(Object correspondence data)

***

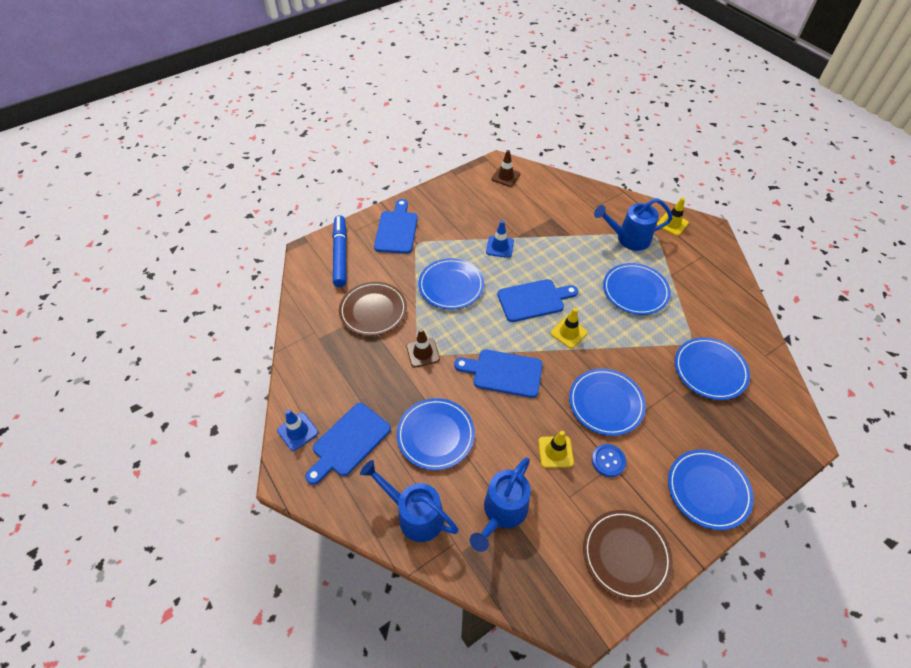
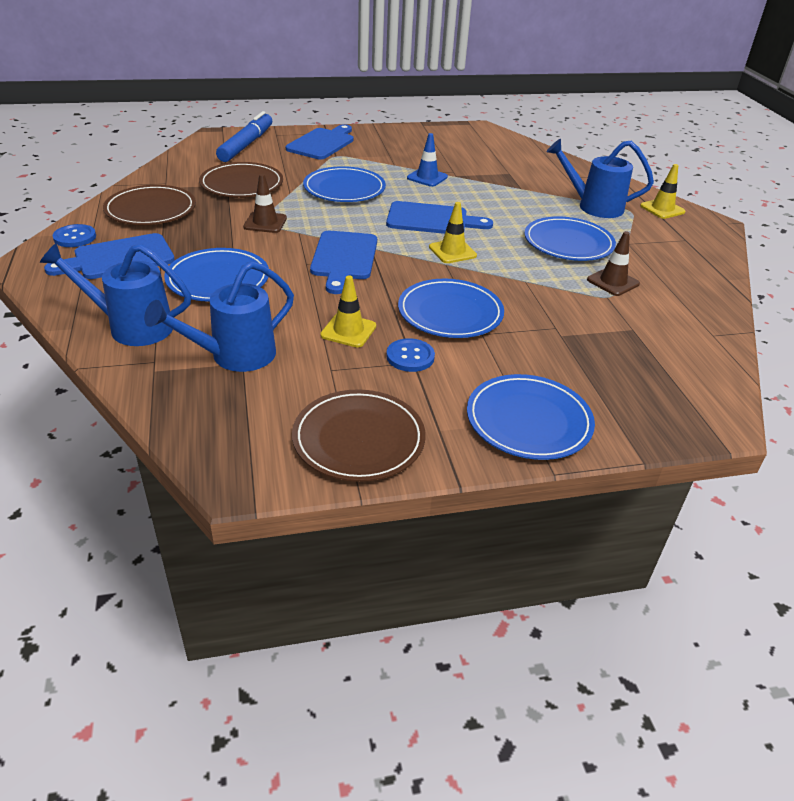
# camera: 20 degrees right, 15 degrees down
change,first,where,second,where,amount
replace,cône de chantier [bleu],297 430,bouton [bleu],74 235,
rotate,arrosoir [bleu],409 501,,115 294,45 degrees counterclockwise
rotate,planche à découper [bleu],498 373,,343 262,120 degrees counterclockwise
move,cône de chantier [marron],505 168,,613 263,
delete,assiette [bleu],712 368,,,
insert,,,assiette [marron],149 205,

***

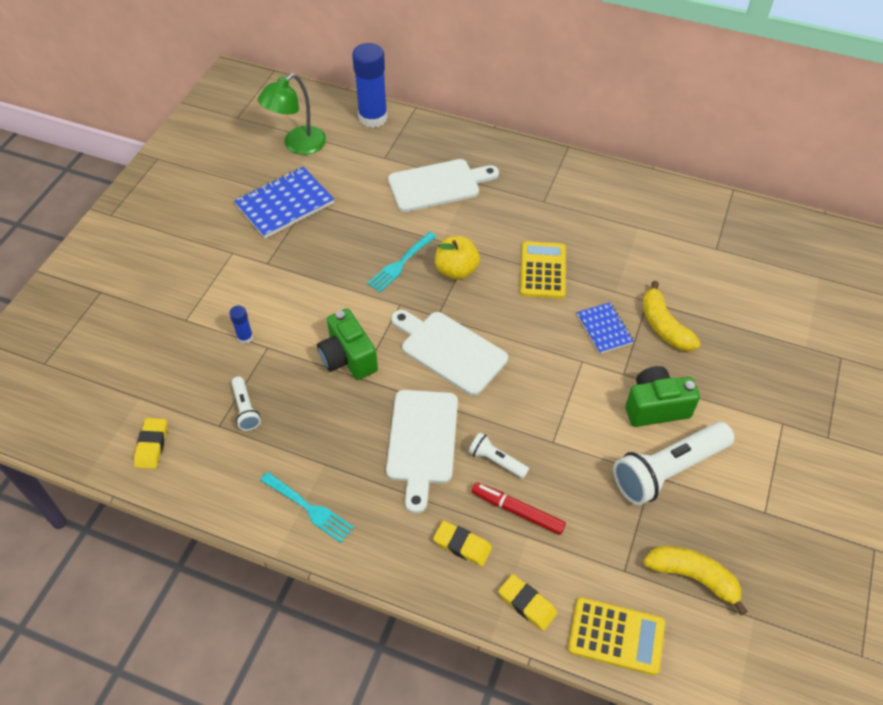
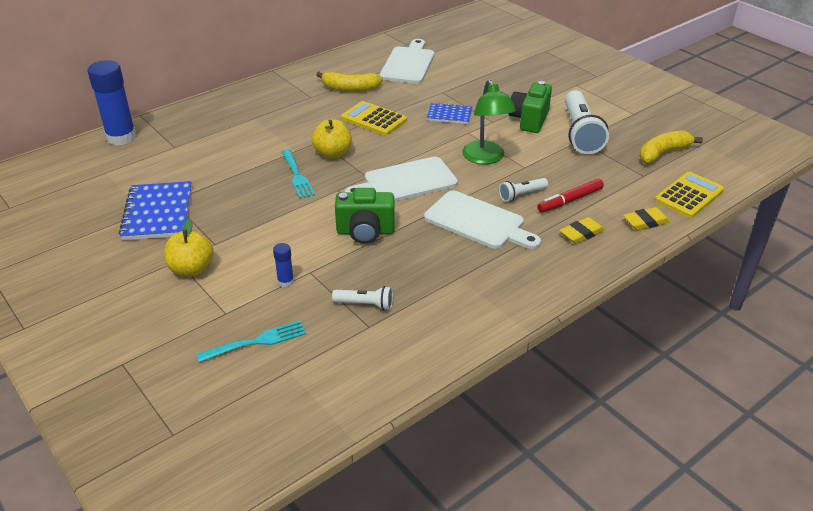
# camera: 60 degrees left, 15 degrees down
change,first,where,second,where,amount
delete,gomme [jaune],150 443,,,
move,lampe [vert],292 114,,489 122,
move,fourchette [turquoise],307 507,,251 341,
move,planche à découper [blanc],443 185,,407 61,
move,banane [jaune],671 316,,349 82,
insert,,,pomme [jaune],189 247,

***

◆ Instructions for the task
The records are given above. Copy each line in them that holds "planche".

◆ Completed exercise
rotate,planche à découper [bleu],498 373,,343 262,120 degrees counterclockwise
move,planche à découper [blanc],443 185,,407 61,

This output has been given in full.